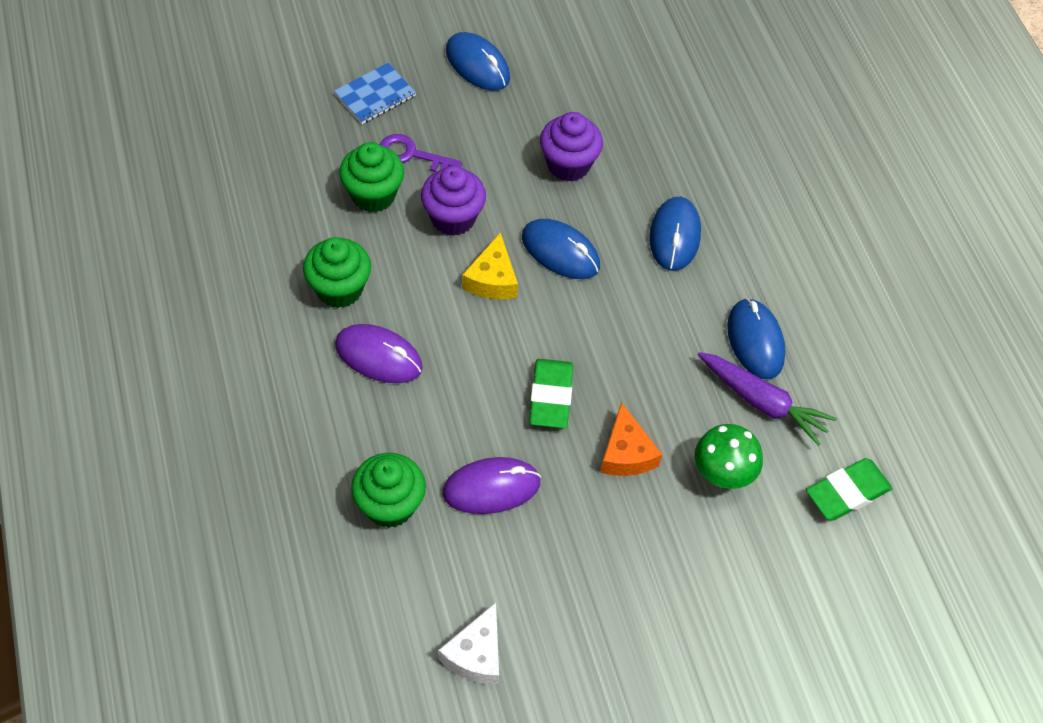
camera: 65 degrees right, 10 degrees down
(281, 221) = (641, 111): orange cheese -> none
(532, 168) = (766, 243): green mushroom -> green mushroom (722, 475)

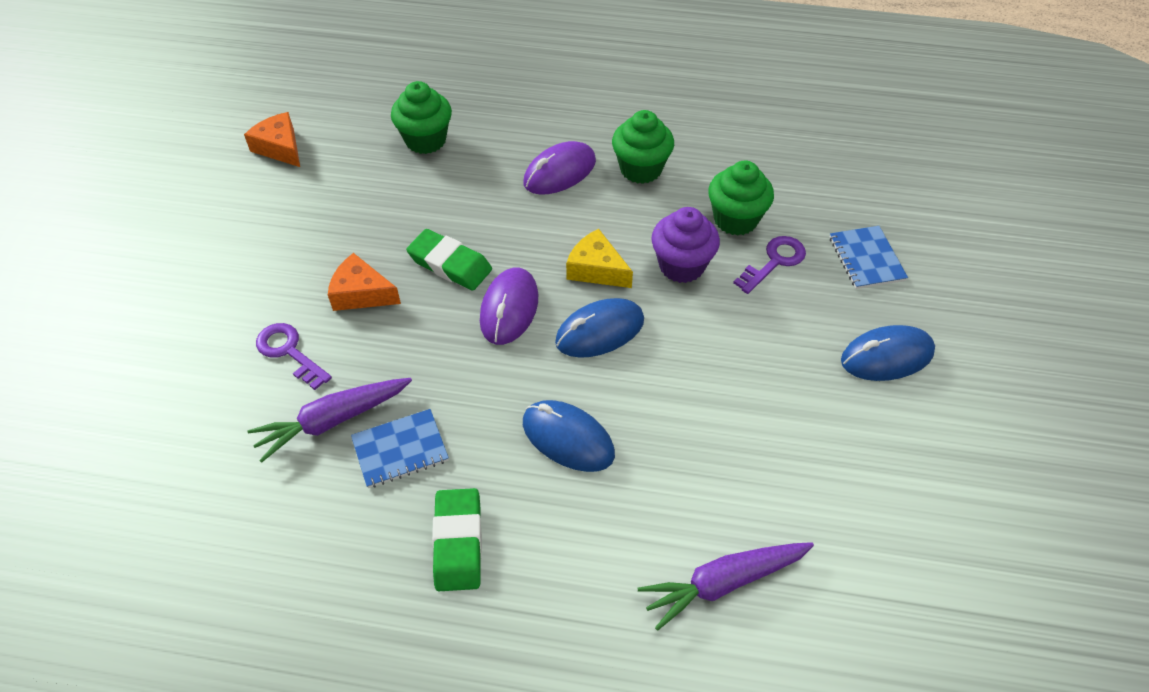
camera: 120 degrees right, 5 degrees down
(476, 654) = (280, 148): white cheese -> orange cheese
(491, 488) = (396, 198): purple mouse -> purple mouse (509, 309)
(568, 165) = (709, 383): purple cupcake -> none
(722, 475) = (289, 352): green mushroom -> purple key
(725, 114) = (723, 583): none -> purple carrot
(755, 341) = (400, 450): blue mouse -> blue notebook
(847, 493) = (195, 443): green eraser -> green eraser (458, 542)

┄┄┄┄┄┄┄┄┄┄

#### WRITTEN TASK
Would you reproduce the records exactly as they stand, but without the pictures?

#### YOUR SOLUTION
camera: 65 degrees right, 10 degrees down
(281, 221) = (641, 111): orange cheese -> none
(532, 168) = (766, 243): green mushroom -> green mushroom (722, 475)

camera: 120 degrees right, 5 degrees down
(476, 654) = (280, 148): white cheese -> orange cheese
(491, 488) = (396, 198): purple mouse -> purple mouse (509, 309)
(568, 165) = (709, 383): purple cupcake -> none
(722, 475) = (289, 352): green mushroom -> purple key
(725, 114) = (723, 583): none -> purple carrot
(755, 341) = (400, 450): blue mouse -> blue notebook
(847, 493) = (195, 443): green eraser -> green eraser (458, 542)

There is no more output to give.